- ACTIVITY -
The line containing "(107, 137) = (244, 464): turquoise" marks the end: output every line of the data up to it, and that line too, exactly as written.

Stored items
+ + + +
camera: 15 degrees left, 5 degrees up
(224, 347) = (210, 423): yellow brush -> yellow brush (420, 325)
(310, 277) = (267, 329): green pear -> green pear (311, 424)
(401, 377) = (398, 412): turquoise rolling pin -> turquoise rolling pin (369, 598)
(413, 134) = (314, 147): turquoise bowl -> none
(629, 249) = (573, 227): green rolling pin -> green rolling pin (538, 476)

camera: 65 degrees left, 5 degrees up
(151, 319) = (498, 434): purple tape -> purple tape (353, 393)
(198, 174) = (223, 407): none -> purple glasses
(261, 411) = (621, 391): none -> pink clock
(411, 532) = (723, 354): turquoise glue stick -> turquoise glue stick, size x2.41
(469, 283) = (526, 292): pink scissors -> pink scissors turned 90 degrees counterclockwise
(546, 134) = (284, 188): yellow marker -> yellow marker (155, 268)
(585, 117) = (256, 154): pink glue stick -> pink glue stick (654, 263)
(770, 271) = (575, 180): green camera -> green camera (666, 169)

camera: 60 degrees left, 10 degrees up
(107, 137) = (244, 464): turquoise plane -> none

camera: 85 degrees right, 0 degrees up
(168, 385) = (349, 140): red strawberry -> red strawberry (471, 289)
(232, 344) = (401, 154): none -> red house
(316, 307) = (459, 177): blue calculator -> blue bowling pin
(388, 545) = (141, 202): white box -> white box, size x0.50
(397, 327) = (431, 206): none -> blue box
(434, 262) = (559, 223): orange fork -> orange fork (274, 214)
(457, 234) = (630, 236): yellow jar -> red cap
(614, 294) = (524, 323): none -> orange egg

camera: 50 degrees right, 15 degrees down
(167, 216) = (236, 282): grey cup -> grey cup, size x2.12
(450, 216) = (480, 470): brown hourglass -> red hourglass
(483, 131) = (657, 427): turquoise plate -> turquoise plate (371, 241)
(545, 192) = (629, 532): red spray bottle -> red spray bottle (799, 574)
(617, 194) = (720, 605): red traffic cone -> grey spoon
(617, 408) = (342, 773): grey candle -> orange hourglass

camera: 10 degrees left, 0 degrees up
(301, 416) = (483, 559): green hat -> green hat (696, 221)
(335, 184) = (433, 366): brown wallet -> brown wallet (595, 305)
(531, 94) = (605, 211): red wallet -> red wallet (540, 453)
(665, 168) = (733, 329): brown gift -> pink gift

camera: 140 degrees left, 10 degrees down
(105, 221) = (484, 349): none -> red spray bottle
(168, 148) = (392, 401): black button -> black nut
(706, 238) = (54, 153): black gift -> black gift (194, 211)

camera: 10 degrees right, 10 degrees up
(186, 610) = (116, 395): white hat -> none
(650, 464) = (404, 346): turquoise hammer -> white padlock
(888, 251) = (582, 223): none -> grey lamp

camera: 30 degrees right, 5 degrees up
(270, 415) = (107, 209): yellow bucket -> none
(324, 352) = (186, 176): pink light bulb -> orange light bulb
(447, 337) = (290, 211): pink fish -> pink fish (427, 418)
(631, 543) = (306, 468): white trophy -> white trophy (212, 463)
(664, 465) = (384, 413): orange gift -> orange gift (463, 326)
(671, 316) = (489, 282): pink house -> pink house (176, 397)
+ + + +
- EXPECTED ANSWER -
camera: 15 degrees left, 5 degrees up
(224, 347) = (210, 423): yellow brush -> yellow brush (420, 325)
(310, 277) = (267, 329): green pear -> green pear (311, 424)
(401, 377) = (398, 412): turquoise rolling pin -> turquoise rolling pin (369, 598)
(413, 134) = (314, 147): turquoise bowl -> none
(629, 249) = (573, 227): green rolling pin -> green rolling pin (538, 476)

camera: 65 degrees left, 5 degrees up
(151, 319) = (498, 434): purple tape -> purple tape (353, 393)
(198, 174) = (223, 407): none -> purple glasses
(261, 411) = (621, 391): none -> pink clock
(411, 532) = (723, 354): turquoise glue stick -> turquoise glue stick, size x2.41
(469, 283) = (526, 292): pink scissors -> pink scissors turned 90 degrees counterclockwise
(546, 134) = (284, 188): yellow marker -> yellow marker (155, 268)
(585, 117) = (256, 154): pink glue stick -> pink glue stick (654, 263)
(770, 271) = (575, 180): green camera -> green camera (666, 169)

camera: 60 degrees left, 10 degrees up
(107, 137) = (244, 464): turquoise plane -> none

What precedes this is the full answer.